──────── EXERCISE INPUT

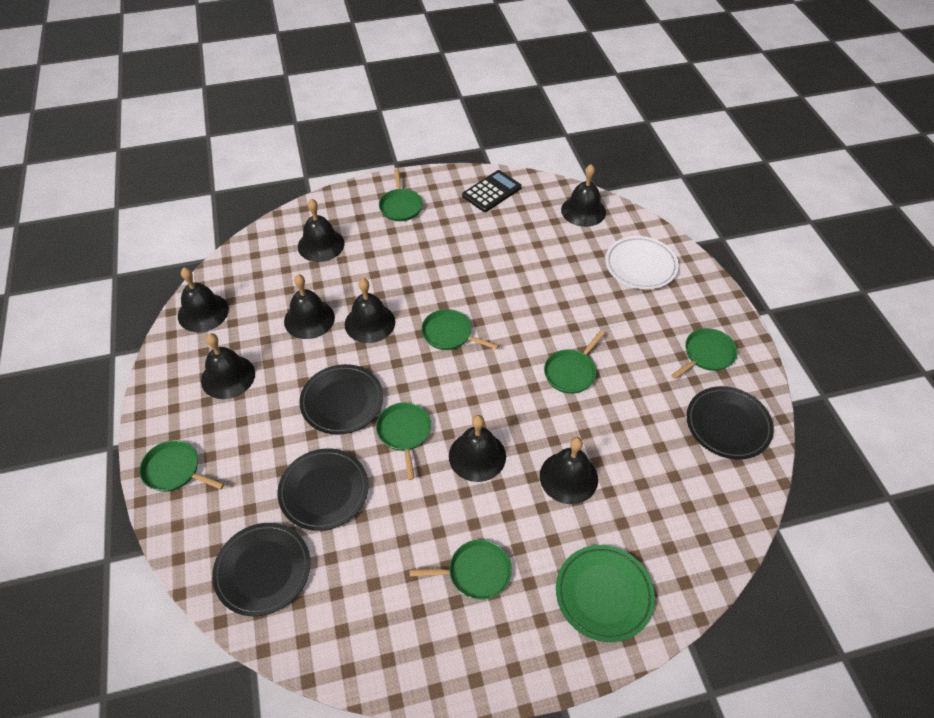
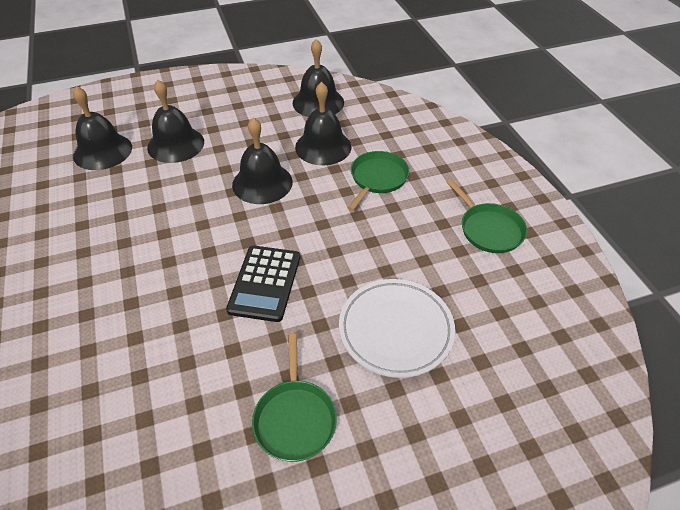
black bell: 8 -> 5
black plate: 4 -> 0
green pan: 7 -> 3
green plate: 1 -> 0

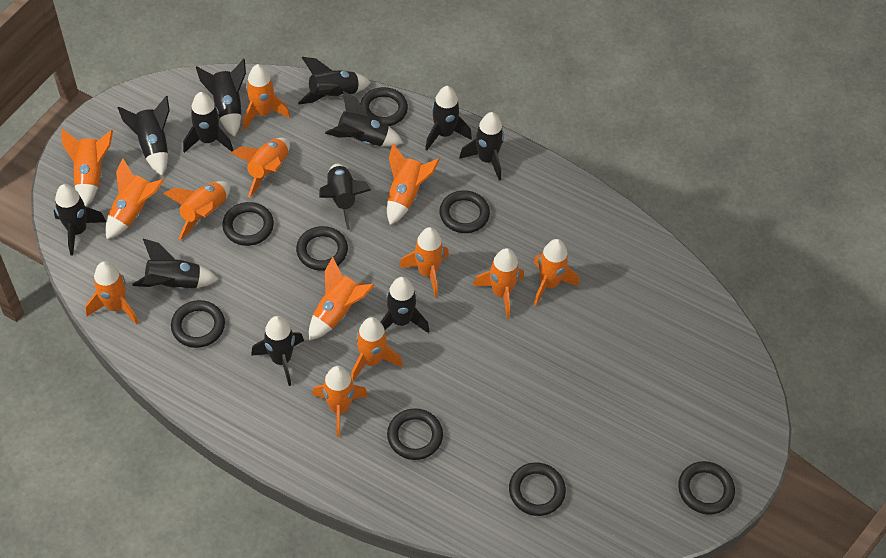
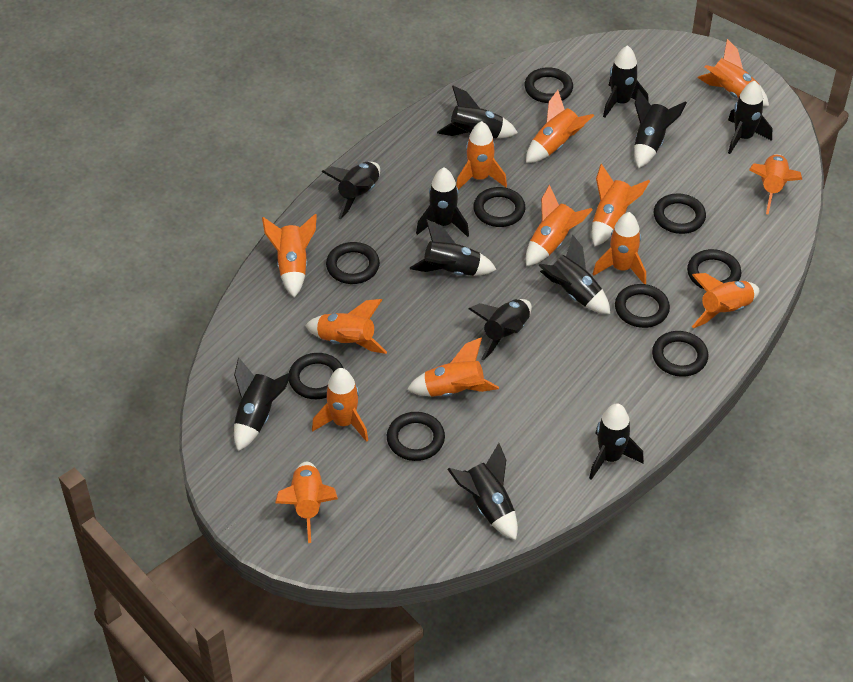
black ring: 8 -> 9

────────────────

= EXERCISE GOAL =
Could you output the full set of entries exactly, skipping every picture?

= ANSWER SPACE =
black bell: 8 -> 5
black plate: 4 -> 0
green pan: 7 -> 3
green plate: 1 -> 0

black ring: 8 -> 9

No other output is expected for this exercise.